[BEGIN Dataset entries]
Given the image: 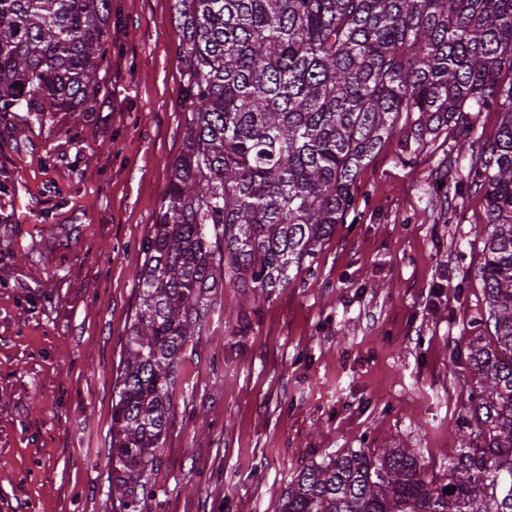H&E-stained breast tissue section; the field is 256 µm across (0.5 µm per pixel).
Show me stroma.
I'll use <instances>...</instances> for the list:
<instances>
[{"mask_svg":"<svg viewBox=\"0 0 512 512\" xmlns=\"http://www.w3.org/2000/svg\"><path fill=\"white\" fill-rule=\"evenodd\" d=\"M173 0H112L100 111L0 116V512H112V387L138 302L139 244L183 139ZM392 137L311 268L258 303L222 288L172 396L151 474L160 512H276L303 468L408 446L447 465L470 374L482 192L457 132ZM39 208L25 217L17 199Z\"/></svg>","mask_w":512,"mask_h":512,"instance_id":"obj_1","label":"stroma"}]
</instances>
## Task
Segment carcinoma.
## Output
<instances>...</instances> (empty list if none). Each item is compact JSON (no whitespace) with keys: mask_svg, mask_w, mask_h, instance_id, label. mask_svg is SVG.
I'll list each match as a JSON object with an SVG mask.
<instances>
[{"mask_svg":"<svg viewBox=\"0 0 512 512\" xmlns=\"http://www.w3.org/2000/svg\"><path fill=\"white\" fill-rule=\"evenodd\" d=\"M184 41L179 154L142 240L139 303L112 404L114 512H145L182 363L217 288L266 301L344 223L363 165L396 126L442 128L483 191L470 406L443 473L412 448L349 450L291 481L277 512H512V0H174ZM112 0H0V113L30 125L94 112L108 92ZM503 112L476 149L480 112ZM452 487V493L445 489Z\"/></svg>","mask_w":512,"mask_h":512,"instance_id":"obj_1","label":"carcinoma"}]
</instances>
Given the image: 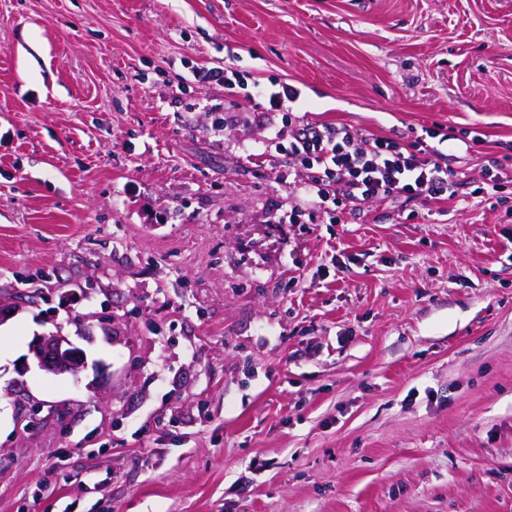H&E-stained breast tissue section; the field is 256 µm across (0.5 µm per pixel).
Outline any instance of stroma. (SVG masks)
I'll use <instances>...</instances> for the list:
<instances>
[{"instance_id": "35a3bbf8", "label": "stroma", "mask_w": 512, "mask_h": 512, "mask_svg": "<svg viewBox=\"0 0 512 512\" xmlns=\"http://www.w3.org/2000/svg\"><path fill=\"white\" fill-rule=\"evenodd\" d=\"M228 60L512 170V0H0V512H512V183L273 223ZM29 353L37 365L53 374L77 377L84 365L80 350L59 335L38 336L29 346Z\"/></svg>"}]
</instances>
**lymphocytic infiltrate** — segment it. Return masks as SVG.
<instances>
[{"label": "lymphocytic infiltrate", "mask_w": 512, "mask_h": 512, "mask_svg": "<svg viewBox=\"0 0 512 512\" xmlns=\"http://www.w3.org/2000/svg\"><path fill=\"white\" fill-rule=\"evenodd\" d=\"M195 77L203 83L222 82L228 94L261 99L265 111L287 116V127L267 138L263 153L304 170L305 198L288 212L274 215L275 223L300 224L306 214L320 213L329 223L341 224L346 212L369 203L441 201L459 194L456 172L448 168L444 152L433 144L440 129H426L424 139L406 144L364 134L347 124L327 126L301 120L294 111L300 99L297 87L283 82L268 88L247 83L229 64L198 70Z\"/></svg>", "instance_id": "obj_1"}]
</instances>
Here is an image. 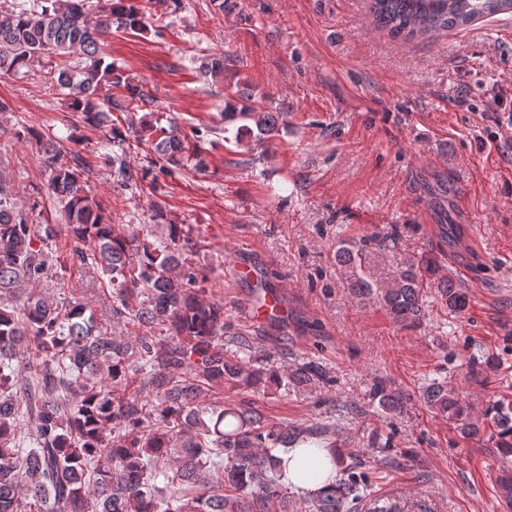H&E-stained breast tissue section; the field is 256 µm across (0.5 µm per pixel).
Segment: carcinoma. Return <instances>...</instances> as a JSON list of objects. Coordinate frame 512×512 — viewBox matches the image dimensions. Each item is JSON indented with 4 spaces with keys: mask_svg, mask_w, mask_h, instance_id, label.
Masks as SVG:
<instances>
[{
    "mask_svg": "<svg viewBox=\"0 0 512 512\" xmlns=\"http://www.w3.org/2000/svg\"><path fill=\"white\" fill-rule=\"evenodd\" d=\"M374 26L393 39L433 40L450 30L512 12V0H368ZM137 33L146 16L136 0H44L40 8L14 2L0 10V72L18 74L42 55H71V66L50 81L68 107L95 129L111 112H128L143 99L121 70L105 61L101 39L112 29ZM234 63L232 53L201 58L213 77ZM124 93L99 100L102 83ZM224 121H241L238 142L272 138L288 116L284 104L268 106L248 87L237 88ZM158 172L193 157L178 124L148 126ZM47 188L64 212L74 243L69 260L108 277L117 333L98 329L92 309L70 288L45 299L35 288L61 275L57 225L33 227L0 178V512H288L276 449L293 448L308 429L266 422L255 394L327 383L315 362L282 368L270 358L246 359L224 349V302L206 297L203 277L188 262L192 227L158 224L165 245L122 234L87 188L80 165L63 159L52 142L43 146ZM113 183L129 190L140 180L123 155L105 154ZM341 243L336 265L353 297H377L392 319L408 328L424 317L423 283L436 280L448 314L466 311L468 296L454 279L438 275L428 255L403 263L398 278L379 287L365 273V247ZM494 357L471 358V380L485 384ZM228 386L239 400L214 406L210 392ZM369 396L395 414L413 396L373 382ZM420 401L454 425L465 439L489 434L497 456L512 460V399H499L477 414L447 382L434 380ZM492 432H487V428ZM351 464L343 478L310 499L309 512H352L371 482ZM512 507V467L496 480Z\"/></svg>",
    "mask_w": 512,
    "mask_h": 512,
    "instance_id": "obj_1",
    "label": "carcinoma"
}]
</instances>
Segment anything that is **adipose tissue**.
Instances as JSON below:
<instances>
[{
    "instance_id": "1",
    "label": "adipose tissue",
    "mask_w": 512,
    "mask_h": 512,
    "mask_svg": "<svg viewBox=\"0 0 512 512\" xmlns=\"http://www.w3.org/2000/svg\"><path fill=\"white\" fill-rule=\"evenodd\" d=\"M283 481L302 497L317 493L336 475L327 450L316 447L292 448L282 453Z\"/></svg>"
}]
</instances>
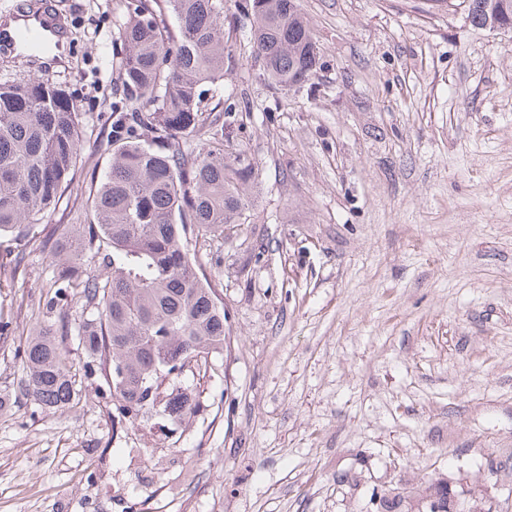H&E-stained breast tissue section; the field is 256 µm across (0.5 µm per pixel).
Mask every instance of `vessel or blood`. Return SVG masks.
<instances>
[{
	"label": "vessel or blood",
	"mask_w": 512,
	"mask_h": 512,
	"mask_svg": "<svg viewBox=\"0 0 512 512\" xmlns=\"http://www.w3.org/2000/svg\"><path fill=\"white\" fill-rule=\"evenodd\" d=\"M63 35L61 22L51 11L44 8L36 14L23 11L15 14L11 23L0 24V50L26 51L36 43L49 46L60 43Z\"/></svg>",
	"instance_id": "1"
}]
</instances>
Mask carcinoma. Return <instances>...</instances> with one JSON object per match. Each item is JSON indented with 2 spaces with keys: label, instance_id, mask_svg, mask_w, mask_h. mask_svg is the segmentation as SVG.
I'll list each match as a JSON object with an SVG mask.
<instances>
[{
  "label": "carcinoma",
  "instance_id": "carcinoma-1",
  "mask_svg": "<svg viewBox=\"0 0 512 512\" xmlns=\"http://www.w3.org/2000/svg\"><path fill=\"white\" fill-rule=\"evenodd\" d=\"M463 3L472 23L512 29V0ZM244 10L268 80L281 88L308 81L317 42L297 0H246ZM122 37L119 79L132 111L112 113V162L88 197L90 223L41 248L62 260L50 303L81 302L79 346L109 365L115 408L134 424L154 407L148 384L176 382L199 354L224 351V305L198 277L189 244L242 223L259 174L201 107V85L224 77V0H127ZM82 122L80 106L53 79L0 83V234L56 207L72 182ZM98 260L112 264V275L93 273ZM17 354L22 390L38 405L62 410L80 401L68 350L50 329L35 328ZM194 410L186 393L164 406L174 423Z\"/></svg>",
  "mask_w": 512,
  "mask_h": 512
}]
</instances>
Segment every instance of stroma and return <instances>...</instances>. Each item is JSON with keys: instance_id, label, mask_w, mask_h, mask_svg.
<instances>
[{"instance_id": "35a3bbf8", "label": "stroma", "mask_w": 512, "mask_h": 512, "mask_svg": "<svg viewBox=\"0 0 512 512\" xmlns=\"http://www.w3.org/2000/svg\"><path fill=\"white\" fill-rule=\"evenodd\" d=\"M238 2L202 106L256 164L255 206L192 247L230 340L162 386L194 414L133 426L84 370L80 306L49 305L39 248L88 222L107 170L123 0H53L69 40L48 74L83 143L74 189L0 238V512H376L441 476L512 512V32L458 0H298L319 64L281 90ZM40 325L69 328L73 407L22 394Z\"/></svg>"}]
</instances>
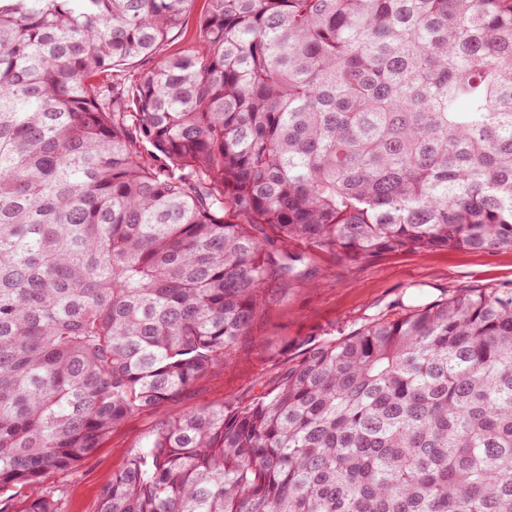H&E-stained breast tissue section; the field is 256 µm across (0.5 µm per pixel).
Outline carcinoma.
Masks as SVG:
<instances>
[{"mask_svg": "<svg viewBox=\"0 0 512 512\" xmlns=\"http://www.w3.org/2000/svg\"><path fill=\"white\" fill-rule=\"evenodd\" d=\"M196 2L0 0V512H61L315 253L512 249V0H205L112 83ZM97 512H512V288L307 342ZM204 0H199L196 10L188 16L183 25L181 35L177 39H172L165 43L159 50V57H164L179 53L191 41L195 33L196 21Z\"/></svg>", "mask_w": 512, "mask_h": 512, "instance_id": "carcinoma-1", "label": "carcinoma"}]
</instances>
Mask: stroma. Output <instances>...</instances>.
<instances>
[{
	"label": "stroma",
	"mask_w": 512,
	"mask_h": 512,
	"mask_svg": "<svg viewBox=\"0 0 512 512\" xmlns=\"http://www.w3.org/2000/svg\"><path fill=\"white\" fill-rule=\"evenodd\" d=\"M311 268L313 286L294 285L287 302L269 305L230 364L213 367L181 398L132 415L76 471L53 477L49 487L62 512H96L102 487L162 421L259 391L282 351L296 352L326 333L346 335L399 301L419 304L462 289L512 287L511 249L407 250L367 262L318 253Z\"/></svg>",
	"instance_id": "1"
}]
</instances>
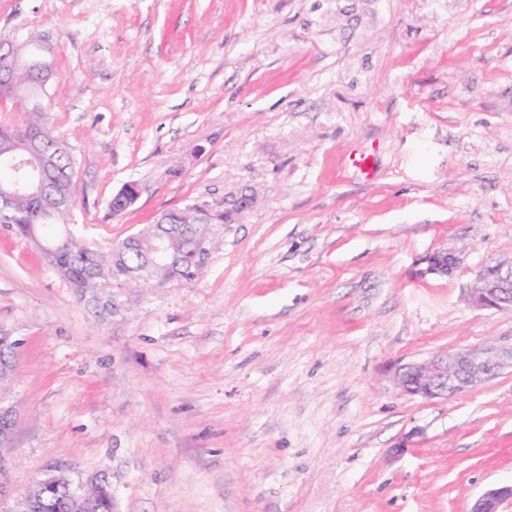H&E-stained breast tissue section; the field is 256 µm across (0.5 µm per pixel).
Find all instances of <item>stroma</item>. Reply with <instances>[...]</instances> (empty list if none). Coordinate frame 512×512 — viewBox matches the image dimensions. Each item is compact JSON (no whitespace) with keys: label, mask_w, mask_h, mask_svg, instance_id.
<instances>
[{"label":"stroma","mask_w":512,"mask_h":512,"mask_svg":"<svg viewBox=\"0 0 512 512\" xmlns=\"http://www.w3.org/2000/svg\"><path fill=\"white\" fill-rule=\"evenodd\" d=\"M32 32L78 236L256 202L195 280L91 302L0 226L15 499L55 472L107 475L114 512H468L512 482V367L447 401L393 380L512 349L466 302L512 249V0H0V39ZM140 187L136 183L124 184L112 195L110 208L113 214H121L131 208L140 197ZM457 257L453 250L448 248L437 250L427 257L426 272L439 276H448L456 265Z\"/></svg>","instance_id":"stroma-1"}]
</instances>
[END Dataset entries]
- [What you need to do] Exactly repeat the lines from the line that contains "Find all instances" to the end of the entries, both included, and leave out all other lines.

- [Solution to the exercise]
Find all instances of <item>stroma</item>. Reply with <instances>[...]</instances> (empty list if none). Coordinate frame 512×512 — viewBox matches the image dimensions. Each item is compact JSON (no whitespace) with keys: label, mask_w, mask_h, mask_svg, instance_id.
<instances>
[{"label":"stroma","mask_w":512,"mask_h":512,"mask_svg":"<svg viewBox=\"0 0 512 512\" xmlns=\"http://www.w3.org/2000/svg\"><path fill=\"white\" fill-rule=\"evenodd\" d=\"M32 32L78 236L256 202L195 280L91 302L0 226L15 499L55 472L107 475L114 512H468L512 482V367L447 401L393 380L512 349L466 302L512 249V0H0V39ZM140 187L136 183L124 184L112 195L110 208L113 214H121L131 208L140 197ZM457 257L453 250L448 248L437 250L427 257L426 272L439 276H448L456 265Z\"/></svg>","instance_id":"stroma-1"}]
</instances>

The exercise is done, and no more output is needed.